● TASK INSTRUCTIONS: Produce as output only the lines below starting at the line with "none -> red 1x3 brick [330,275,470,320]" and continuing through the line with "none -> grey 1x1 brick [377,275,422,320]", each one exactly as written.

○ ○ ○

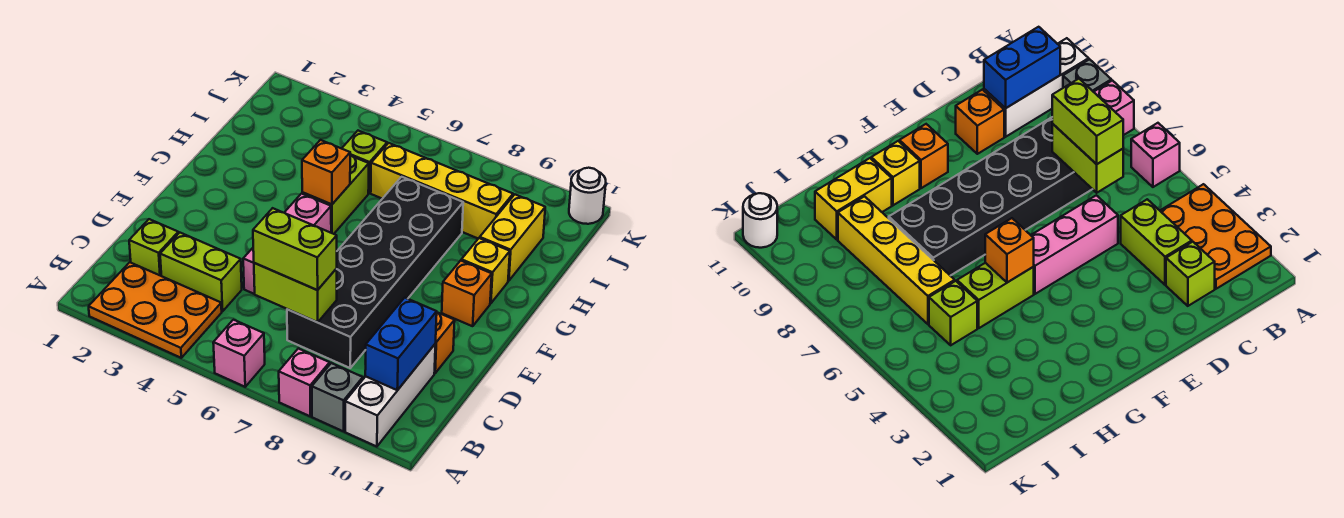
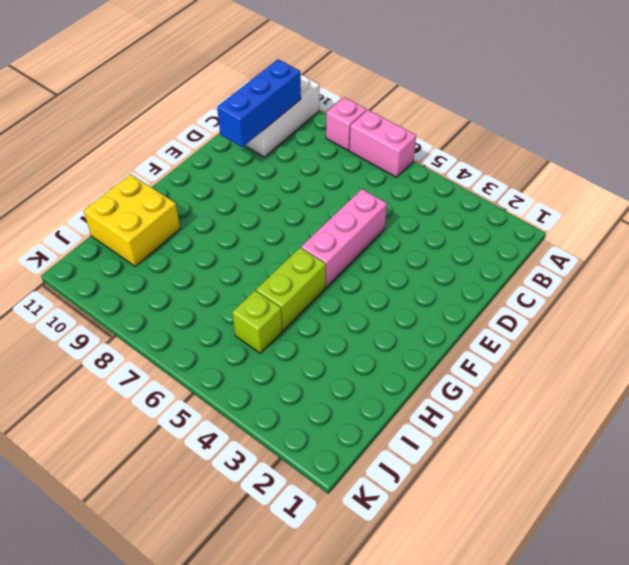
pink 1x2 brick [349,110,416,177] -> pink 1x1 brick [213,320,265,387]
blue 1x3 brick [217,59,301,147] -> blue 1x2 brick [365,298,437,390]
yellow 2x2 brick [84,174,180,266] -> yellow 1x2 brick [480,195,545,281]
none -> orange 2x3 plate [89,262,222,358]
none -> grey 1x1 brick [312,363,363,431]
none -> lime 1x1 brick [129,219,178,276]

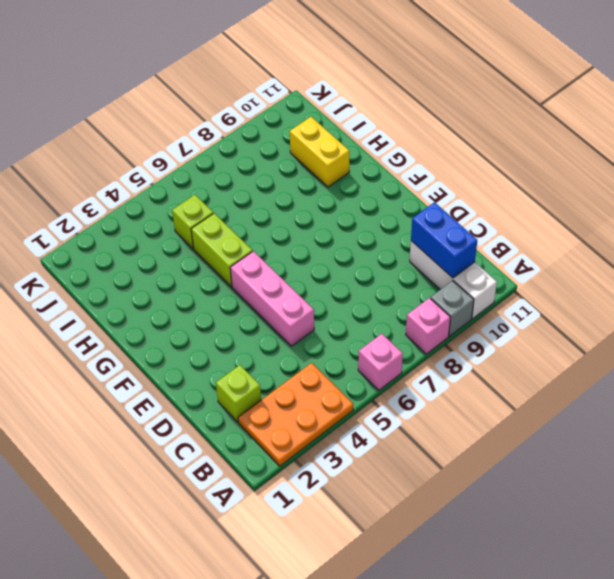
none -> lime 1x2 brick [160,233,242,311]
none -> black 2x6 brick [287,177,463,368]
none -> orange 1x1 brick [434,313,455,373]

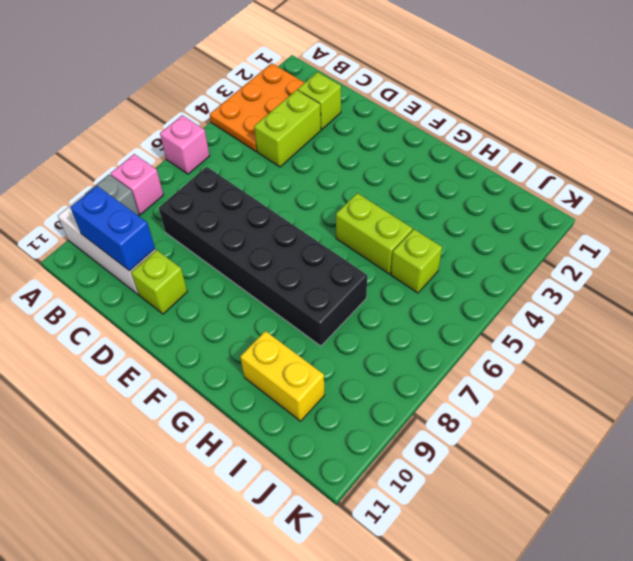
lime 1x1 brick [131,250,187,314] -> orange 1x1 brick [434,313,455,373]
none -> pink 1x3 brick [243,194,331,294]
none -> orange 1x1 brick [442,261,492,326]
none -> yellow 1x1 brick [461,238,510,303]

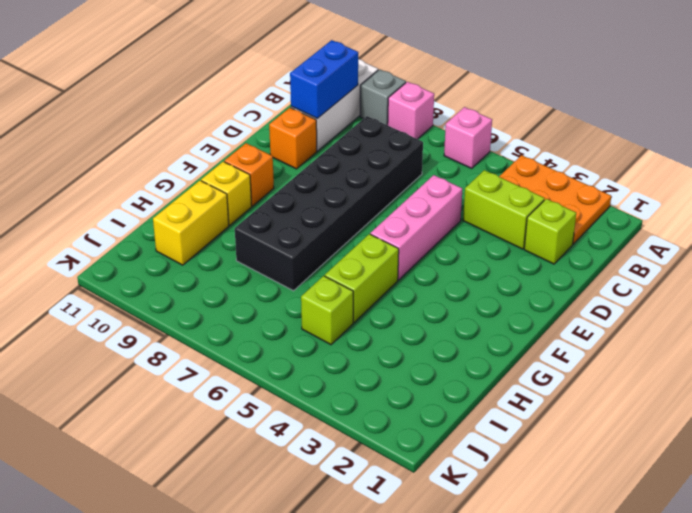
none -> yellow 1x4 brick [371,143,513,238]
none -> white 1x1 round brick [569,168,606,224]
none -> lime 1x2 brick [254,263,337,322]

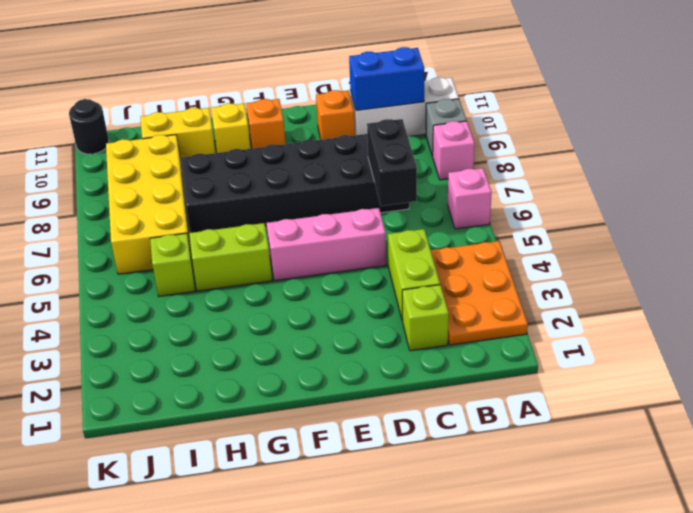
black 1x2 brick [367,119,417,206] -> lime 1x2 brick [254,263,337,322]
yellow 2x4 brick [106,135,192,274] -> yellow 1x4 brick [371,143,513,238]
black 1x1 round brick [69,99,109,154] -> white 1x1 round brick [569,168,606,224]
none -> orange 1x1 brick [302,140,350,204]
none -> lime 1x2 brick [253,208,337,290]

○ ○ ○

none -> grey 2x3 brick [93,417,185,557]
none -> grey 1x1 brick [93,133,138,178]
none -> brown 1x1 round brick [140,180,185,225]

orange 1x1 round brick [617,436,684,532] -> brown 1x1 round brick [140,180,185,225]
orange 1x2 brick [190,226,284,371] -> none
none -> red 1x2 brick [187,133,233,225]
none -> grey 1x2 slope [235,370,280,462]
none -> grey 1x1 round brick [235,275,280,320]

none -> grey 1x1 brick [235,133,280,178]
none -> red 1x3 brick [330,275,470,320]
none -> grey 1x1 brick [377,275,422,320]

○ ○ ○

● SOLUTION BELOW:
none -> red 1x3 brick [330,275,470,320]
none -> grey 1x1 brick [377,275,422,320]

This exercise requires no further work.